• _TASK BRIEF_:
Output the entries exactly. Start at the first line, finish with the line containing "(444, 279) = (397, 345): turquoise", and omit the pictures.

--- INPUT DATA Enclosed Below ---

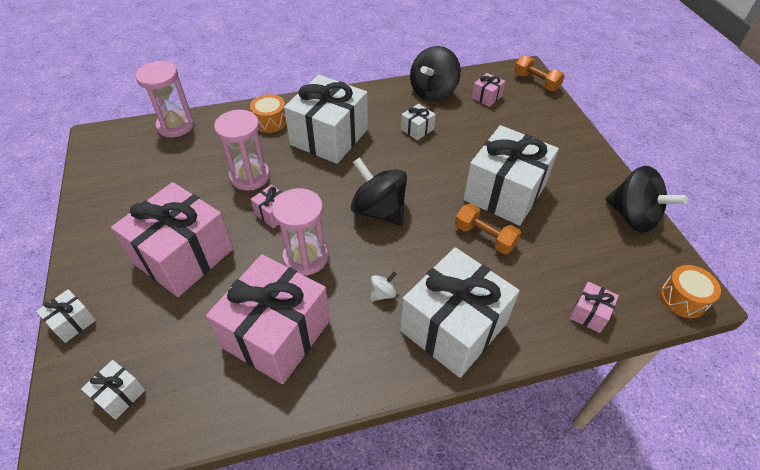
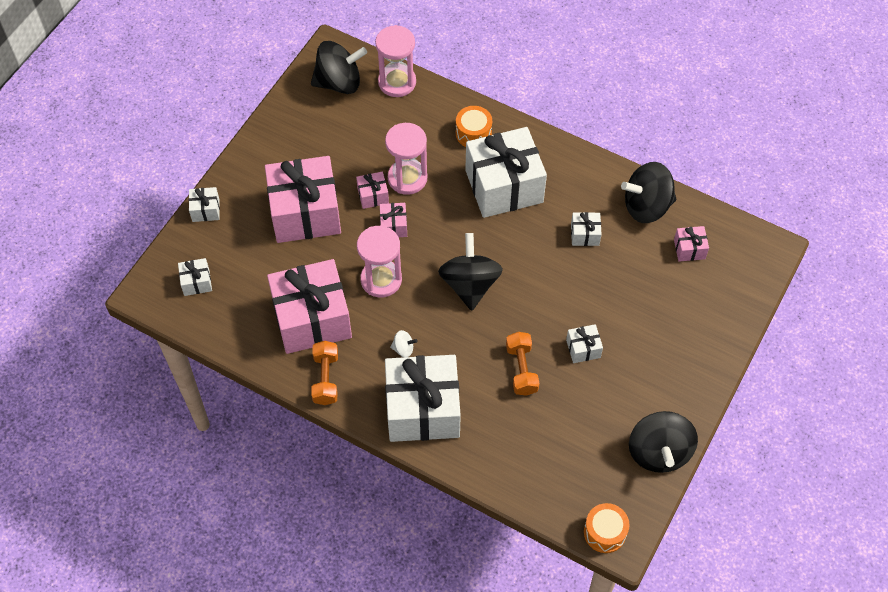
camera: 45 degrees right, 10 degrees up
(124, 152) = (339, 82): none -> black spinning top
(504, 193) = (583, 349): white gift -> white gift, size x0.42
(536, 82) = (760, 270): orange dumbbell -> orange dumbbell (326, 378)
(589, 313) = (523, 481): pink gift -> pink gift (373, 196)

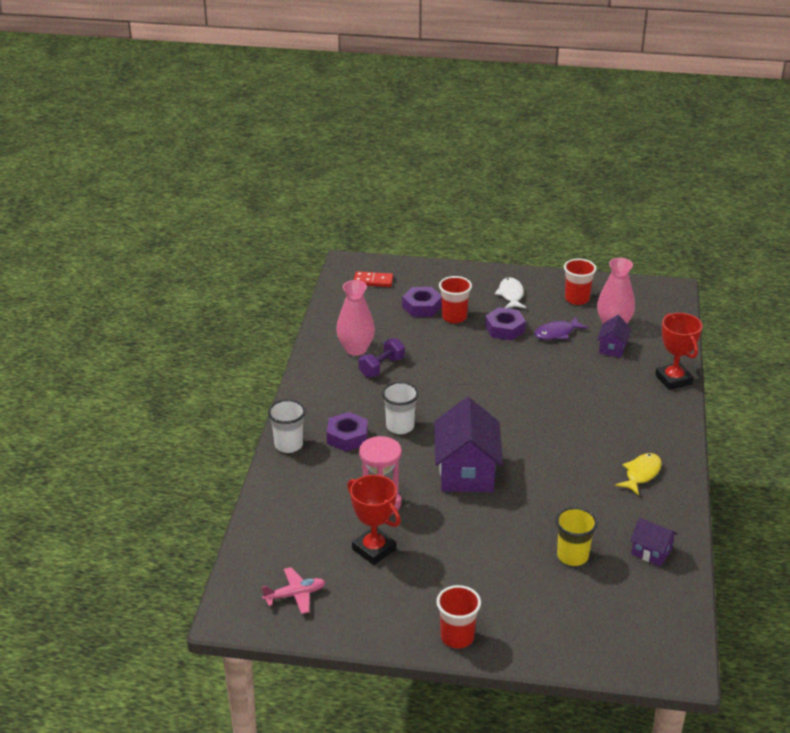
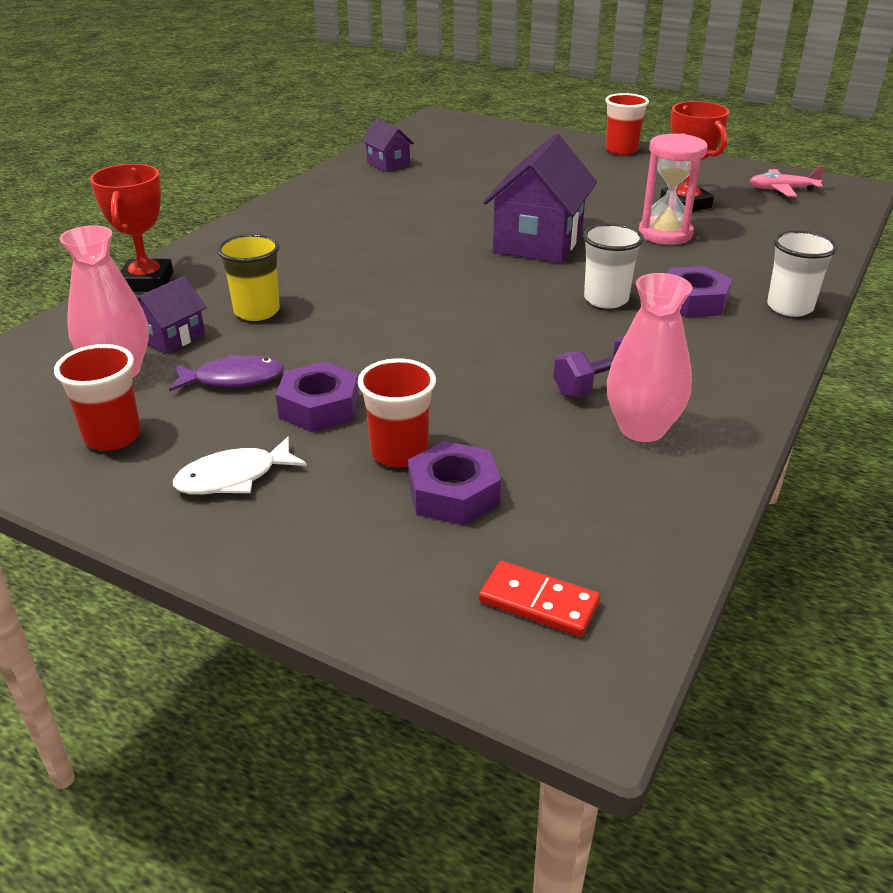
camera: 160 degrees left, 0 degrees up
(511, 295) = (234, 477): white fish -> white fish turned 45 degrees clockwise
(572, 556) = (470, 172): yellow cup -> yellow cup (257, 311)
(641, 474) = (326, 209): yellow fish -> none

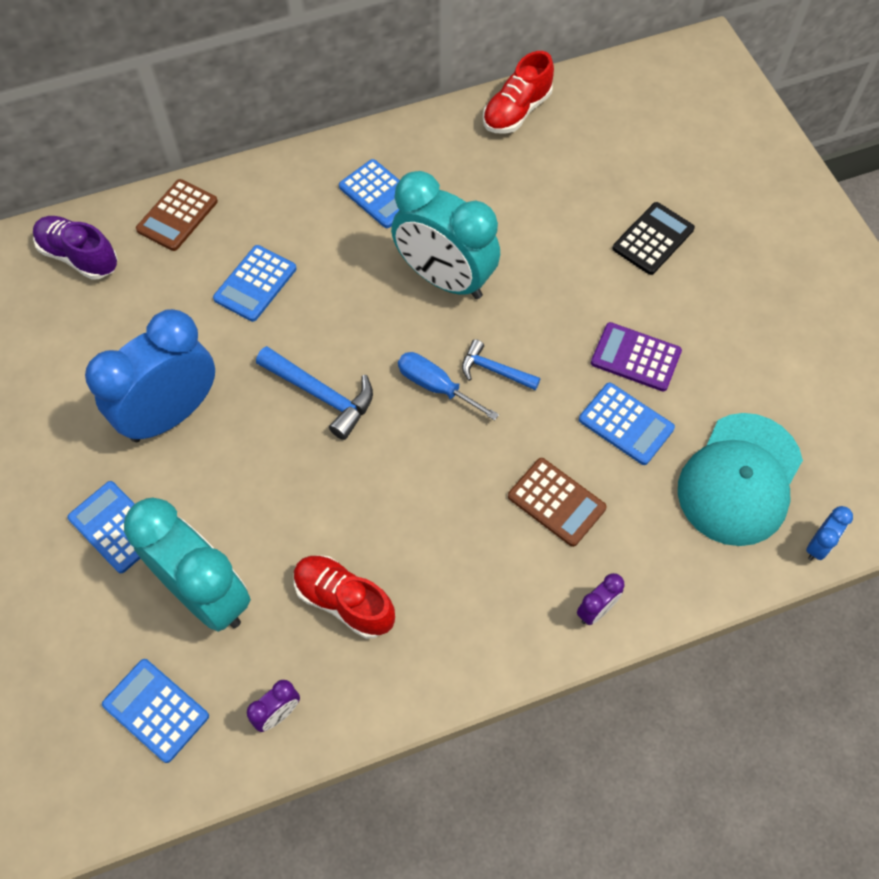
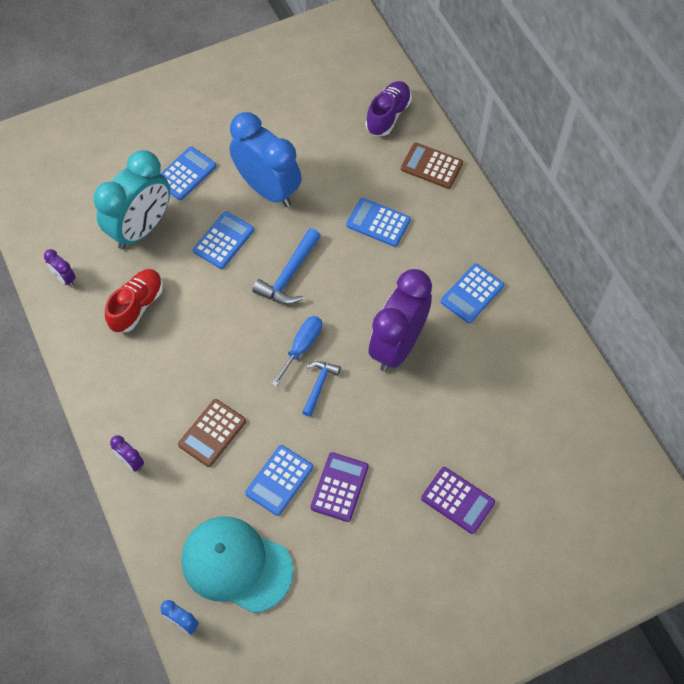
camera: 85 degrees right, 0 degrees up
(156, 710) = (68, 215): blue calculator -> blue calculator (223, 240)
(444, 279) = (397, 345): turquoise clock -> purple clock
(517, 111) = (577, 388): red shoe -> none
(653, 239) = (457, 500): black calculator -> purple calculator

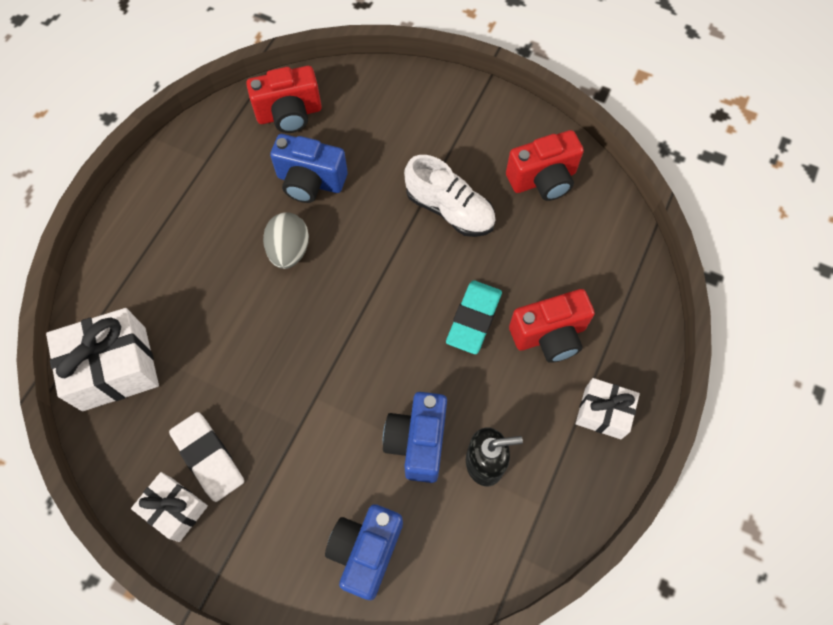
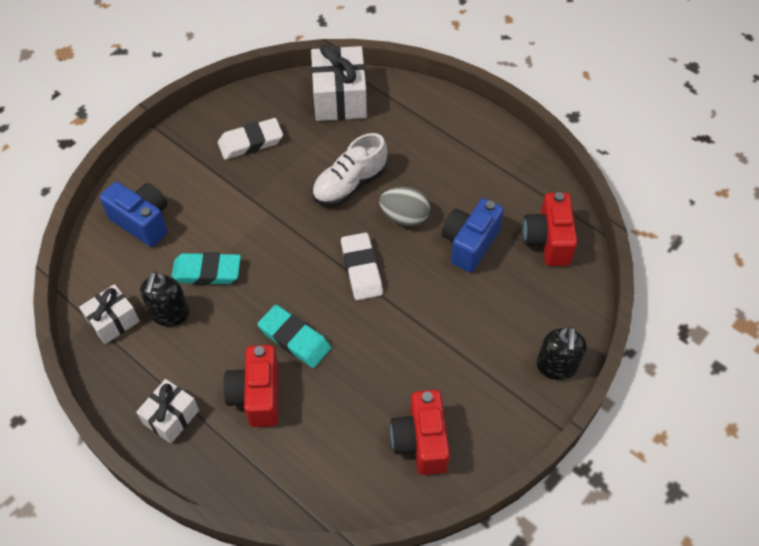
camera: 105 degrees right, 10 degrees down
(175, 509) = (223, 120): white gift -> white gift (113, 321)
(369, 277) = (361, 269): none -> white eraser
(417, 442) = (206, 272): blue camera -> turquoise eraser
(431, 88) = (556, 367): none -> black soap dispenser
(449, 209) = (410, 348): white shoe -> white shoe (350, 184)

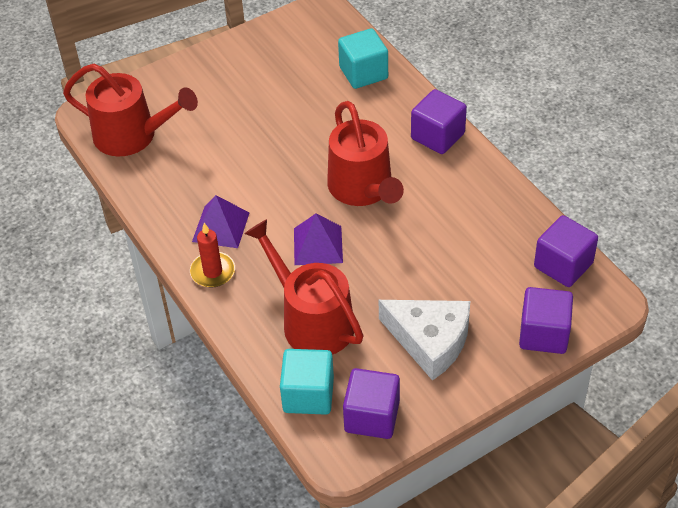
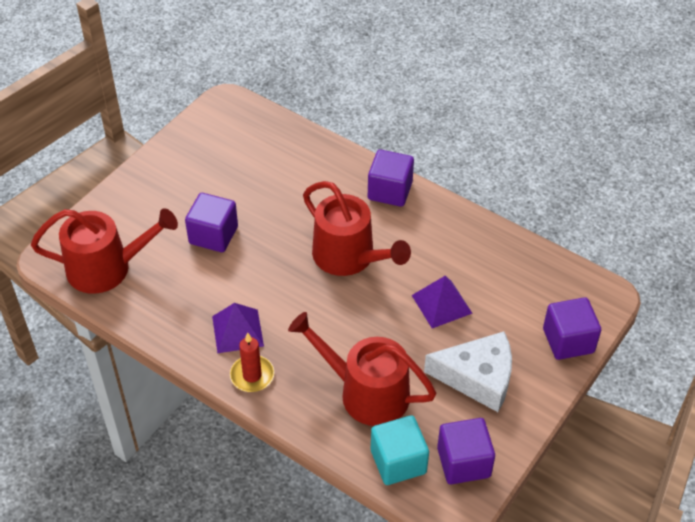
camera: 25 degrees left, 0 degrees up
(318, 245) = (335, 321): purple pyramid -> purple pyramid (441, 304)
(363, 73) = (295, 151): turquoise cube -> none
(563, 265) = (553, 275): purple cube -> purple cube (213, 235)

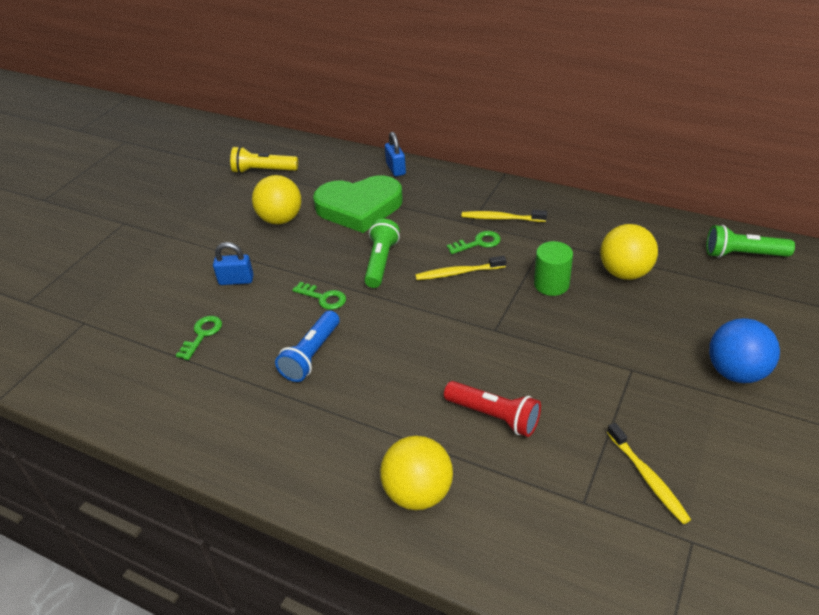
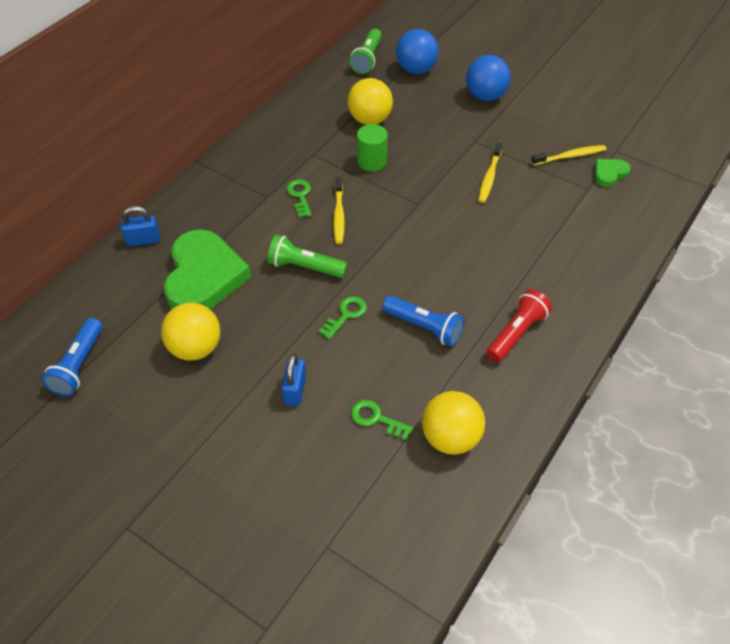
camera: 85 degrees left, 10 degrees up
(263, 171) = (79, 365): yellow flashlight -> blue flashlight
(418, 493) = (578, 269): yellow ball -> yellow ball (450, 438)
(494, 416) = (511, 219): red flashlight -> red flashlight (516, 333)
(501, 218) = (269, 175): yellow toothbrush -> yellow toothbrush (489, 177)
(628, 531) = (609, 174): none -> green heart
(750, 299) = (416, 70): none -> blue ball

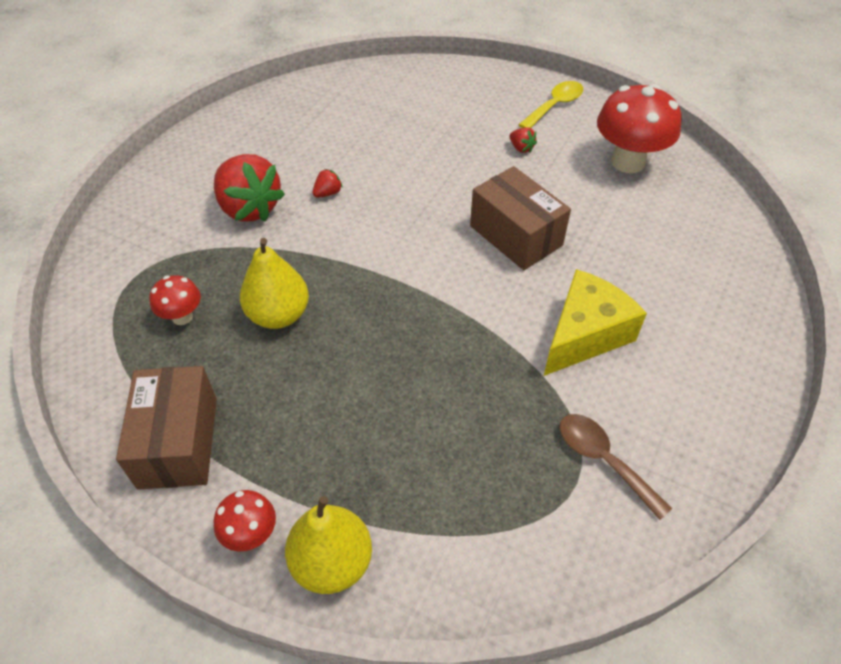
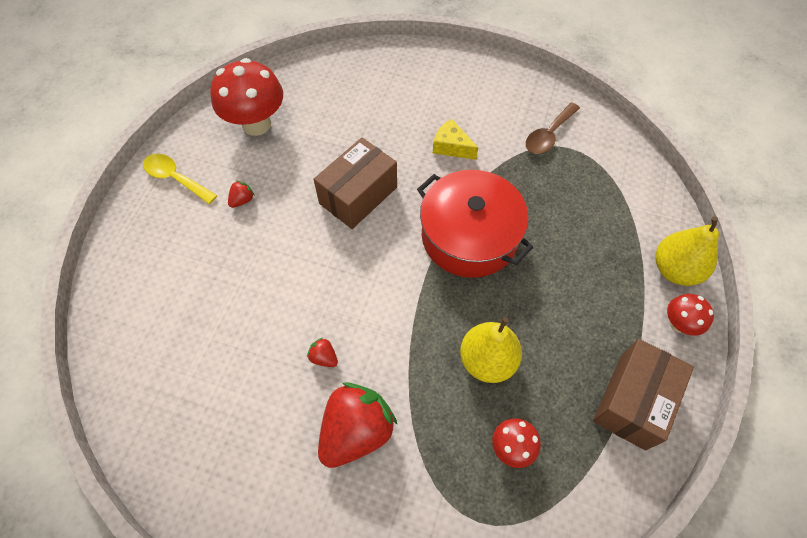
camera: 100 degrees left, 10 degrees up
(178, 442) = (632, 401): brown box -> brown box turned 45 degrees counterclockwise
(440, 328) = (469, 236): none -> red pot
(585, 335) = (451, 147): yellow cheese -> yellow cheese, size x0.58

--- End of Enclosed INPUT DATA ---

• _SOLVED EXERCISE_:
camera: 45 degrees right, 10 degrees up
(124, 152) = (339, 82): none -> black spinning top
(504, 193) = (583, 349): white gift -> white gift, size x0.42
(536, 82) = (760, 270): orange dumbbell -> orange dumbbell (326, 378)
(589, 313) = (523, 481): pink gift -> pink gift (373, 196)

camera: 160 degrees left, 0 degrees up
(511, 295) = (234, 477): white fish -> white fish turned 45 degrees clockwise
(572, 556) = (470, 172): yellow cup -> yellow cup (257, 311)
(641, 474) = (326, 209): yellow fish -> none

camera: 85 degrees right, 0 degrees up
(156, 710) = (68, 215): blue calculator -> blue calculator (223, 240)
(444, 279) = (397, 345): turquoise clock -> purple clock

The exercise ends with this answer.